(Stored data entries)
====

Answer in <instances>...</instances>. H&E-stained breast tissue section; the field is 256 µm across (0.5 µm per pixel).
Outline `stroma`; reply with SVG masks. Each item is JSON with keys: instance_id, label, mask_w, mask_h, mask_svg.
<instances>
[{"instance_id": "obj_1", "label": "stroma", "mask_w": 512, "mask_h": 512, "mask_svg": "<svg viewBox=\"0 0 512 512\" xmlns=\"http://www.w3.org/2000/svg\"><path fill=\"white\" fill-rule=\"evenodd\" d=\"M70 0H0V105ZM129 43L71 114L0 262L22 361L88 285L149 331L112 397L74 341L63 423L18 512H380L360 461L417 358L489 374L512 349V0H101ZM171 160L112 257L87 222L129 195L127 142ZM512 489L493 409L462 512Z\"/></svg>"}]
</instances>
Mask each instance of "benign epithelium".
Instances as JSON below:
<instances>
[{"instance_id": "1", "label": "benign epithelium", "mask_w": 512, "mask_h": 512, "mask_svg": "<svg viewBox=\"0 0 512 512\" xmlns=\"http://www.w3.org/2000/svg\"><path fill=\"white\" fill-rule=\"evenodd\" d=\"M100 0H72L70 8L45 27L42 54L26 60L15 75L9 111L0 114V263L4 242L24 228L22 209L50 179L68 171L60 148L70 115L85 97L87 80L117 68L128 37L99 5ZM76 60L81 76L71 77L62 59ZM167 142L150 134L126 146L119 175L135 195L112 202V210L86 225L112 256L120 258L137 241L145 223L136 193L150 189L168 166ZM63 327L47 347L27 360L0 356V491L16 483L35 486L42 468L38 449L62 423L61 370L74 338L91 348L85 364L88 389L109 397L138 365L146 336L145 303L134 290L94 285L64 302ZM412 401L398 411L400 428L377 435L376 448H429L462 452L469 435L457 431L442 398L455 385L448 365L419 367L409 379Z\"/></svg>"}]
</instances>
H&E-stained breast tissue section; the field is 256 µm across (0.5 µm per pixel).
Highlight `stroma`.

====

Report all lines of the data above that include the string "breast".

RIGHT ANSWER:
Answer in <instances>...</instances>. H&E-stained breast tissue section; the field is 256 µm across (0.5 µm per pixel).
H&E-stained breast tissue section; the field is 256 µm across (0.5 µm per pixel).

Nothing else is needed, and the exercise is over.